WORK ITEM.
Beneath this instruction is a block of data; output from it exactly the lines that run from the one containing "LINE pin AO: none -> A2" through the one containing "SD pin SCK: D6 -> D4", inclusive.

Saved data entries.
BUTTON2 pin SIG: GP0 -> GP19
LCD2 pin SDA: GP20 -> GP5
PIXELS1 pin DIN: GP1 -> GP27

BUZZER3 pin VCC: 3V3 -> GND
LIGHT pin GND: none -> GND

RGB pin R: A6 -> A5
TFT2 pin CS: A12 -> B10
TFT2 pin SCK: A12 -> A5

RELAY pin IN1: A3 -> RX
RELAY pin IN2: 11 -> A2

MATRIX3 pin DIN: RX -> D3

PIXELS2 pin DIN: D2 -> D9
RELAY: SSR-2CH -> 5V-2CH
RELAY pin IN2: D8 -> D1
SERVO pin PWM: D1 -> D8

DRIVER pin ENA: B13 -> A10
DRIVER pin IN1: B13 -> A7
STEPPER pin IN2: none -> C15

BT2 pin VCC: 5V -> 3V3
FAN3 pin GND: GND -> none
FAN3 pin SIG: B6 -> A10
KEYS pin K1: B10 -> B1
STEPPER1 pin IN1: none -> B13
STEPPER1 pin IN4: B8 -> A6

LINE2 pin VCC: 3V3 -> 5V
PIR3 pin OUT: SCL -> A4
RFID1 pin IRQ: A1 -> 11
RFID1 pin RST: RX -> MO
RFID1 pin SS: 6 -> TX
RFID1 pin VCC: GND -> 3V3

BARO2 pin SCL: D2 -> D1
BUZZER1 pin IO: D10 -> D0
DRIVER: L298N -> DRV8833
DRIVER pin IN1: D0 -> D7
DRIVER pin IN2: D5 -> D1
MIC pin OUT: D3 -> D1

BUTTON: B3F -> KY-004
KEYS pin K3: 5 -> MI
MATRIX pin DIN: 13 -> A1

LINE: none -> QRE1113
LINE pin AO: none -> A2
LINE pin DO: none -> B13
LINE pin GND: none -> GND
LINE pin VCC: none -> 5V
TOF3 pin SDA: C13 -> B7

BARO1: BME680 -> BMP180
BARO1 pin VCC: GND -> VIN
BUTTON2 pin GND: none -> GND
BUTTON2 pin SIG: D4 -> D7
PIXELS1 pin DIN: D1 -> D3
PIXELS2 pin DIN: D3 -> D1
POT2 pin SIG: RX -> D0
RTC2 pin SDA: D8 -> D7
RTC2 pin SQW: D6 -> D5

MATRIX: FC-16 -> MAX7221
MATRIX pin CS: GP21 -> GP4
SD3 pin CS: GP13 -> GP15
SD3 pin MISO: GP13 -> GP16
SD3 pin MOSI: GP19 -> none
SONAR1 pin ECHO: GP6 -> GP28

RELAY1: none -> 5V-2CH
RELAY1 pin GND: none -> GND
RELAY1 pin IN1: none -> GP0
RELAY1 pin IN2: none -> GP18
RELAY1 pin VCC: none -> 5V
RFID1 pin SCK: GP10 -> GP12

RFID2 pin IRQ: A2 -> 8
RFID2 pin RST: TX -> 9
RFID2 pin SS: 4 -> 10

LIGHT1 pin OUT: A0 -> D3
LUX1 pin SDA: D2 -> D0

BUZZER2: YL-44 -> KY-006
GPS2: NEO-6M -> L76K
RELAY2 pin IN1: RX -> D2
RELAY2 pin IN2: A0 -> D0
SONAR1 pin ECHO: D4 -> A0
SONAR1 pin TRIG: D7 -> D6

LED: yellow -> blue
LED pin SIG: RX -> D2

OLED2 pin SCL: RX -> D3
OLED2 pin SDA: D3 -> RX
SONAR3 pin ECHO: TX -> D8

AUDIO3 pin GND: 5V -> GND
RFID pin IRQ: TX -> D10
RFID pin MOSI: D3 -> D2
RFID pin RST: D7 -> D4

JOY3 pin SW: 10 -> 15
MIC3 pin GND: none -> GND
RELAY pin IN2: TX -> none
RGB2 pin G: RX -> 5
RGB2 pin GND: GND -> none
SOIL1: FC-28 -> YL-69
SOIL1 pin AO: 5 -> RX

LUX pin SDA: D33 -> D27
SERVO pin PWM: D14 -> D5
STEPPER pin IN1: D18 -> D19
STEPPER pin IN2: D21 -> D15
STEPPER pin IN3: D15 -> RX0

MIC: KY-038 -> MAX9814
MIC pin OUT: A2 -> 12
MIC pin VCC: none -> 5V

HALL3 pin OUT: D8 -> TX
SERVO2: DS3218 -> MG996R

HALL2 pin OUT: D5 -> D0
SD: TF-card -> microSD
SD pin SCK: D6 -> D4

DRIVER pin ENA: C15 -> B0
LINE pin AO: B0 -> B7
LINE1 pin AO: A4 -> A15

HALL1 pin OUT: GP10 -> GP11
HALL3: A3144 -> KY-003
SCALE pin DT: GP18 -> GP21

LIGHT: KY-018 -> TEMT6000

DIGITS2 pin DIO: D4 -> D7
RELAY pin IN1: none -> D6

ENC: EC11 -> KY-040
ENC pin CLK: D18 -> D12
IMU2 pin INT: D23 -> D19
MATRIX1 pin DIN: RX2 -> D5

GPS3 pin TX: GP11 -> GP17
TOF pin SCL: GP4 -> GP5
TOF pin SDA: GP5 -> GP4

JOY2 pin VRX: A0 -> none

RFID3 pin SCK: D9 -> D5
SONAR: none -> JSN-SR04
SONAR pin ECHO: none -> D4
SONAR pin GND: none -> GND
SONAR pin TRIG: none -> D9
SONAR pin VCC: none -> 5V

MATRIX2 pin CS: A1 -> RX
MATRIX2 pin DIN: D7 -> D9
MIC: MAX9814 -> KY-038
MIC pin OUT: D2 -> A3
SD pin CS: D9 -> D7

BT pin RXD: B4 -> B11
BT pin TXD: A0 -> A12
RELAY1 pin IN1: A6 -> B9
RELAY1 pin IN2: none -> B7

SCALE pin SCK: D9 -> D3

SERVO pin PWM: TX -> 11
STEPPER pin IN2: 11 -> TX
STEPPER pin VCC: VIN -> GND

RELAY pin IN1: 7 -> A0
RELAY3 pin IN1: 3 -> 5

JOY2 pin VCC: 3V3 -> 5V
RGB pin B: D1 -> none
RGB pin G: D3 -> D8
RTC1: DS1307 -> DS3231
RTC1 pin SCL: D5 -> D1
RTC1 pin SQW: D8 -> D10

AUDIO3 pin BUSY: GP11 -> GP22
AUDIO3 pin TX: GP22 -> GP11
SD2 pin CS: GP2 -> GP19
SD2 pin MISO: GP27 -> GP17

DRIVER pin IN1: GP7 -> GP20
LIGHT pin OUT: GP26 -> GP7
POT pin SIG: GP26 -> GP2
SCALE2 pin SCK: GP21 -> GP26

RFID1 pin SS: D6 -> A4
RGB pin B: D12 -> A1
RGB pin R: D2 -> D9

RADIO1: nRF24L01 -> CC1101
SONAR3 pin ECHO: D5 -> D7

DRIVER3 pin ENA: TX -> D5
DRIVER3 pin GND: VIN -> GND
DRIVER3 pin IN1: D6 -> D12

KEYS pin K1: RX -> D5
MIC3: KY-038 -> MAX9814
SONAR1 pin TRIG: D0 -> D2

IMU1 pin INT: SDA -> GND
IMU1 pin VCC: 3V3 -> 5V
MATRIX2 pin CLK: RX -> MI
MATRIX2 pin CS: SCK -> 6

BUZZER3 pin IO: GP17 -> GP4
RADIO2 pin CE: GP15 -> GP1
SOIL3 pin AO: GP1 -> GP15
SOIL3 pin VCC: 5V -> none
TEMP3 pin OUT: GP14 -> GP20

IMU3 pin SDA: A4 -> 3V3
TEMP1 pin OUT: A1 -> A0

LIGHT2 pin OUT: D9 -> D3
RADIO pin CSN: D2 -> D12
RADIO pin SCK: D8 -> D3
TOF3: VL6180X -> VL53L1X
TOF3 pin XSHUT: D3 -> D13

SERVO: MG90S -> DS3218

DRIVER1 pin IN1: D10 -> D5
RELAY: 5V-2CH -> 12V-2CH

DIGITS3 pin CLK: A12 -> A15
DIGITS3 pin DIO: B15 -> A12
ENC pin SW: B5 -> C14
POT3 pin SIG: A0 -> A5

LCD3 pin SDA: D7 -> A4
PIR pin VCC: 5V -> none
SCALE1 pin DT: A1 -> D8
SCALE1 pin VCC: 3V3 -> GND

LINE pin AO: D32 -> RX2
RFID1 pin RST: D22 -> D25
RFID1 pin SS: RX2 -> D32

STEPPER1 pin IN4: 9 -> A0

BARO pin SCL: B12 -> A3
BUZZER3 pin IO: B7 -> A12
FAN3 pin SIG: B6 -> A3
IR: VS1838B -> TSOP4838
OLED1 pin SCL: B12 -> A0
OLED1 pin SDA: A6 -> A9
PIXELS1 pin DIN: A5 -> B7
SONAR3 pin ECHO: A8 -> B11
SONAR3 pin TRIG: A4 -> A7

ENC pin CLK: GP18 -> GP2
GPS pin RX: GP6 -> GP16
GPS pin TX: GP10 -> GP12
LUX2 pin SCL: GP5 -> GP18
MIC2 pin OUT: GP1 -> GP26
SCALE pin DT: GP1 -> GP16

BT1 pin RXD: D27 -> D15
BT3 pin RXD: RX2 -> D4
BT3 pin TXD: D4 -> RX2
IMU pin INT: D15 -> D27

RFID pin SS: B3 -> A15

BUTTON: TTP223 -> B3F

RESPONSE BELOW.
LINE pin AO: none -> A2
LINE pin DO: none -> B13
LINE pin GND: none -> GND
LINE pin VCC: none -> 5V
TOF3 pin SDA: C13 -> B7

BARO1: BME680 -> BMP180
BARO1 pin VCC: GND -> VIN
BUTTON2 pin GND: none -> GND
BUTTON2 pin SIG: D4 -> D7
PIXELS1 pin DIN: D1 -> D3
PIXELS2 pin DIN: D3 -> D1
POT2 pin SIG: RX -> D0
RTC2 pin SDA: D8 -> D7
RTC2 pin SQW: D6 -> D5

MATRIX: FC-16 -> MAX7221
MATRIX pin CS: GP21 -> GP4
SD3 pin CS: GP13 -> GP15
SD3 pin MISO: GP13 -> GP16
SD3 pin MOSI: GP19 -> none
SONAR1 pin ECHO: GP6 -> GP28

RELAY1: none -> 5V-2CH
RELAY1 pin GND: none -> GND
RELAY1 pin IN1: none -> GP0
RELAY1 pin IN2: none -> GP18
RELAY1 pin VCC: none -> 5V
RFID1 pin SCK: GP10 -> GP12

RFID2 pin IRQ: A2 -> 8
RFID2 pin RST: TX -> 9
RFID2 pin SS: 4 -> 10

LIGHT1 pin OUT: A0 -> D3
LUX1 pin SDA: D2 -> D0

BUZZER2: YL-44 -> KY-006
GPS2: NEO-6M -> L76K
RELAY2 pin IN1: RX -> D2
RELAY2 pin IN2: A0 -> D0
SONAR1 pin ECHO: D4 -> A0
SONAR1 pin TRIG: D7 -> D6

LED: yellow -> blue
LED pin SIG: RX -> D2

OLED2 pin SCL: RX -> D3
OLED2 pin SDA: D3 -> RX
SONAR3 pin ECHO: TX -> D8

AUDIO3 pin GND: 5V -> GND
RFID pin IRQ: TX -> D10
RFID pin MOSI: D3 -> D2
RFID pin RST: D7 -> D4

JOY3 pin SW: 10 -> 15
MIC3 pin GND: none -> GND
RELAY pin IN2: TX -> none
RGB2 pin G: RX -> 5
RGB2 pin GND: GND -> none
SOIL1: FC-28 -> YL-69
SOIL1 pin AO: 5 -> RX

LUX pin SDA: D33 -> D27
SERVO pin PWM: D14 -> D5
STEPPER pin IN1: D18 -> D19
STEPPER pin IN2: D21 -> D15
STEPPER pin IN3: D15 -> RX0

MIC: KY-038 -> MAX9814
MIC pin OUT: A2 -> 12
MIC pin VCC: none -> 5V

HALL3 pin OUT: D8 -> TX
SERVO2: DS3218 -> MG996R

HALL2 pin OUT: D5 -> D0
SD: TF-card -> microSD
SD pin SCK: D6 -> D4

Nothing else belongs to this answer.